> _ABOUT THIS TASK_
I need an exact copy of the lines from the one containing "R5: 22k (GND, J1/2) -> 22k (-12V, GND)" through the end of the records, without any pictures.

═══ MATERIAL FOR THE TASK ═══

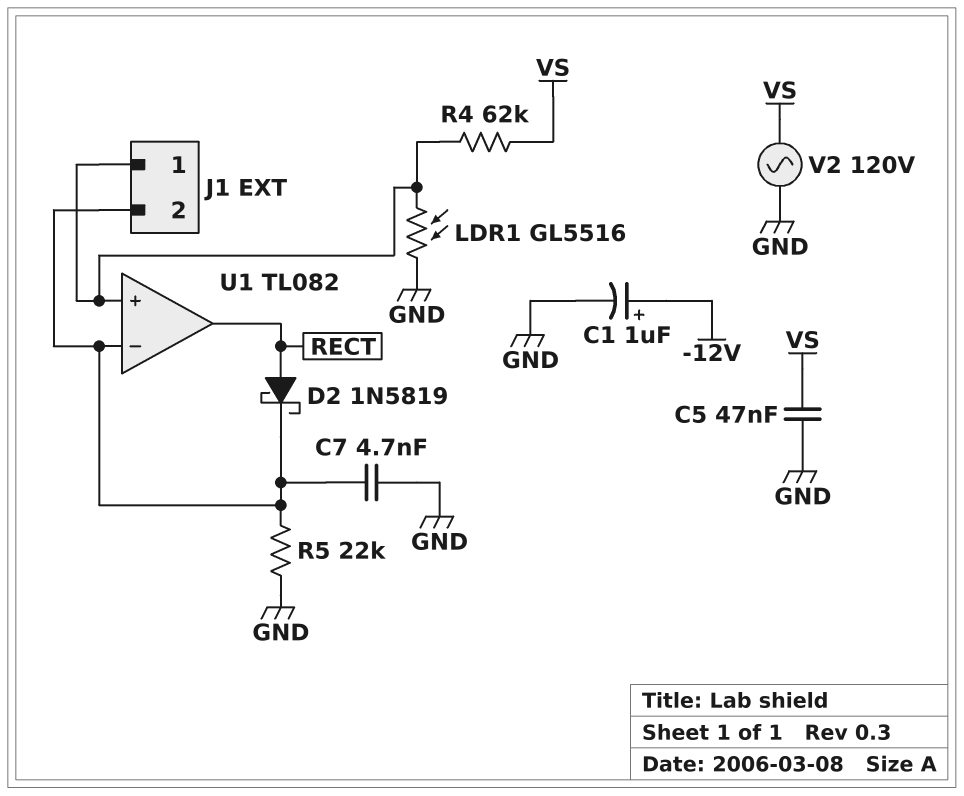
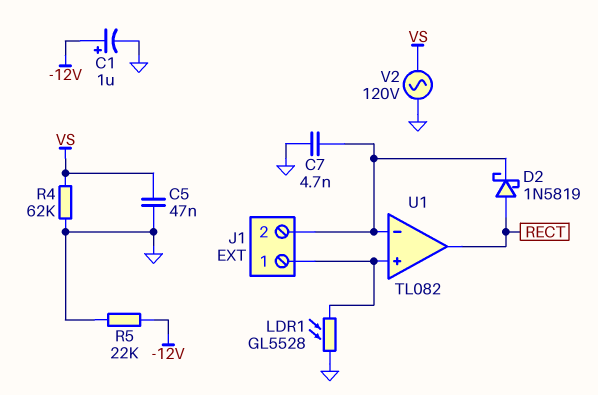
LDR1: GL5516 (GND, J1/1) -> GL5528 (GND, J1/1)
R4: 62k (J1/1, VS) -> 62k (GND, VS)
R5: 22k (GND, J1/2) -> 22k (-12V, GND)

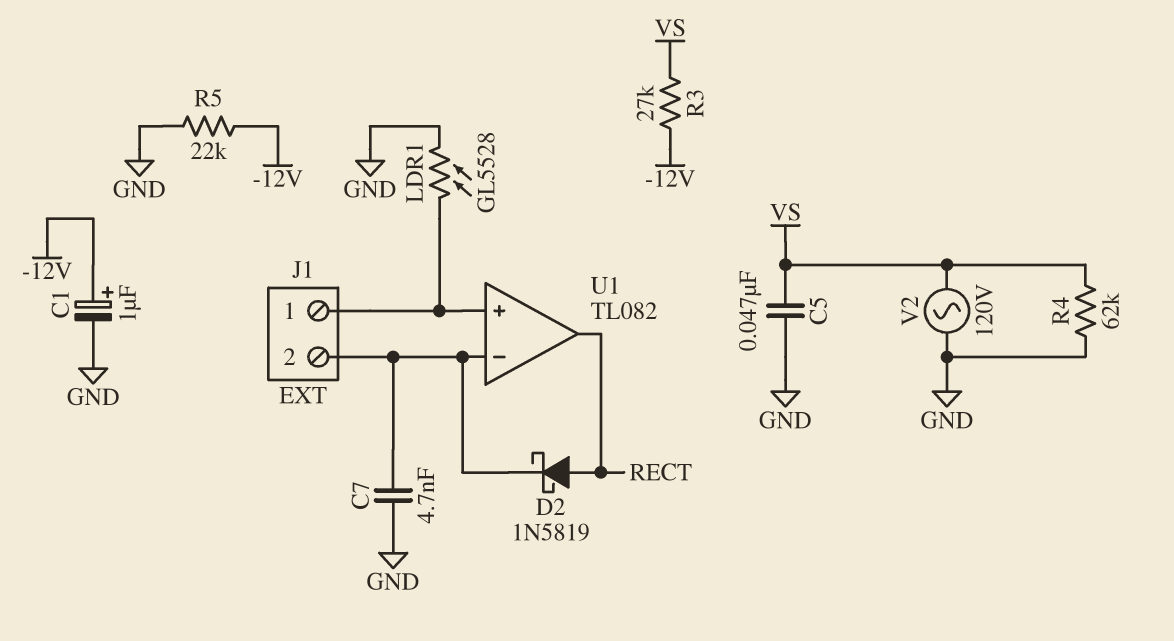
R3: none -> 27k (-12V, VS)

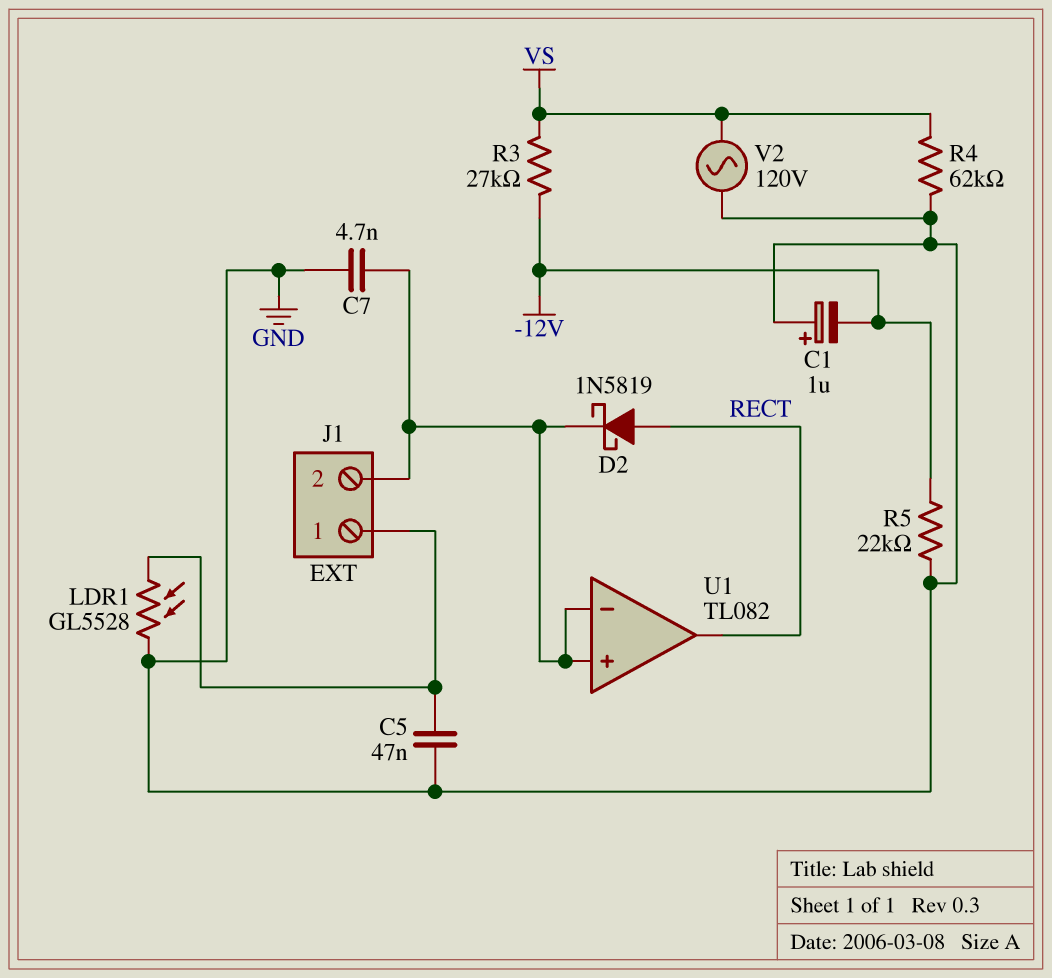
C1: 1uF (plus -12V, minus GND) -> 1uF (plus GND, minus -12V)
C5: 47nF (GND, VS) -> 47nF (GND, J1/1)
U1 pin in+: J1/1 -> J1/2

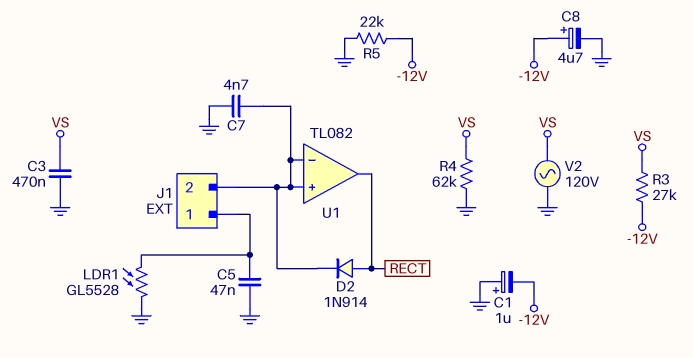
C3: none -> 470nF (GND, VS)
C8: none -> 4.7uF (plus -12V, minus GND)
D2: schottky 1N5819 (A RECT, K J1/2) -> diode 1N914 (A RECT, K J1/2)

═══

> _OUTPUT FOR THIS TASK_
R5: 22k (GND, J1/2) -> 22k (-12V, GND)

R3: none -> 27k (-12V, VS)

C1: 1uF (plus -12V, minus GND) -> 1uF (plus GND, minus -12V)
C5: 47nF (GND, VS) -> 47nF (GND, J1/1)
U1 pin in+: J1/1 -> J1/2

C3: none -> 470nF (GND, VS)
C8: none -> 4.7uF (plus -12V, minus GND)
D2: schottky 1N5819 (A RECT, K J1/2) -> diode 1N914 (A RECT, K J1/2)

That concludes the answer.